Starting at the line with "move | orange", repeat every line exactly until the records end, including the last one.

START Exercise data

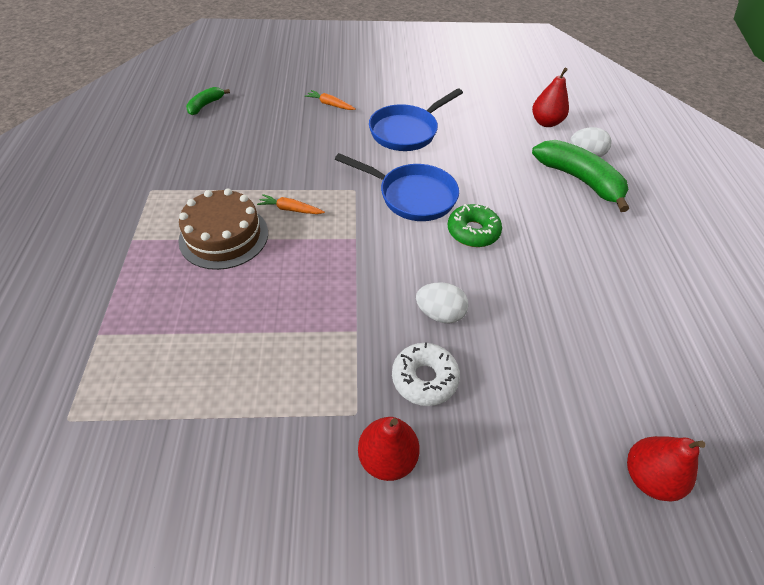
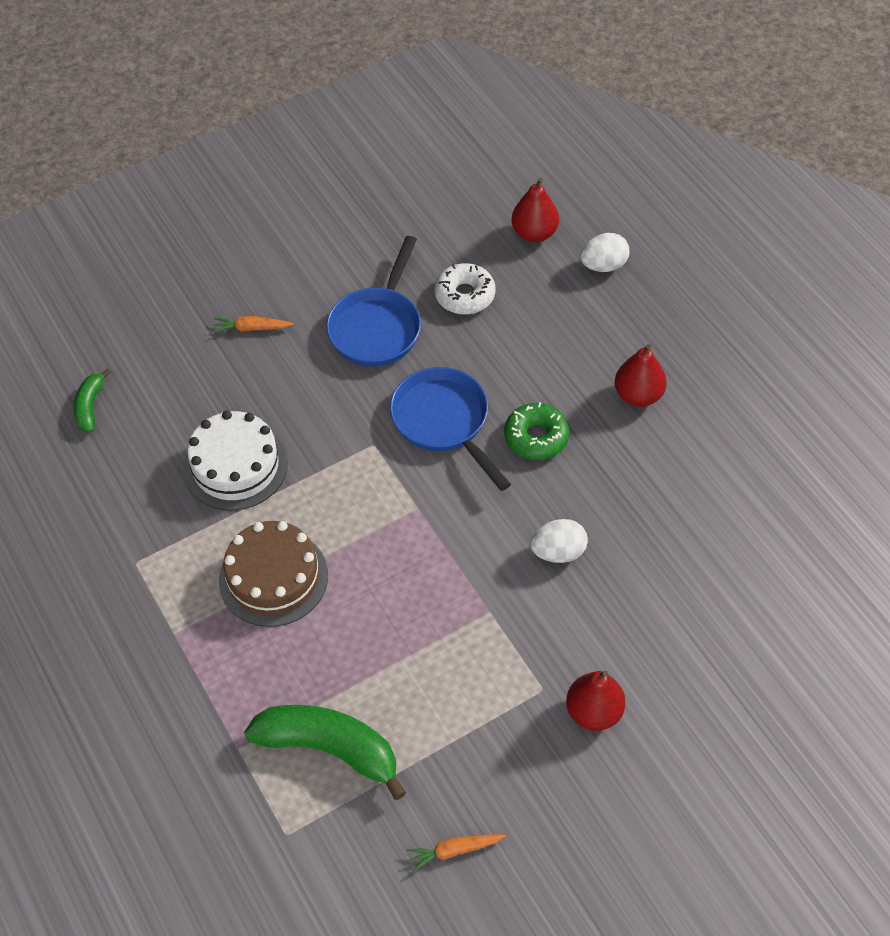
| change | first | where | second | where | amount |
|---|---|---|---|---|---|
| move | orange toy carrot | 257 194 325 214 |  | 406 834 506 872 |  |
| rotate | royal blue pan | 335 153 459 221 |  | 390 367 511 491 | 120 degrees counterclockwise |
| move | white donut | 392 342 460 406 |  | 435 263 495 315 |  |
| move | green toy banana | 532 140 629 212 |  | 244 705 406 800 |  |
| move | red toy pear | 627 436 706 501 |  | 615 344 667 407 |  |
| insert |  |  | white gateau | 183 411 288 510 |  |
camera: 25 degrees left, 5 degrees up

END Exercise data

Reply to the exercise
| move | orange toy carrot | 257 194 325 214 |  | 406 834 506 872 |  |
| rotate | royal blue pan | 335 153 459 221 |  | 390 367 511 491 | 120 degrees counterclockwise |
| move | white donut | 392 342 460 406 |  | 435 263 495 315 |  |
| move | green toy banana | 532 140 629 212 |  | 244 705 406 800 |  |
| move | red toy pear | 627 436 706 501 |  | 615 344 667 407 |  |
| insert |  |  | white gateau | 183 411 288 510 |  |
camera: 25 degrees left, 5 degrees up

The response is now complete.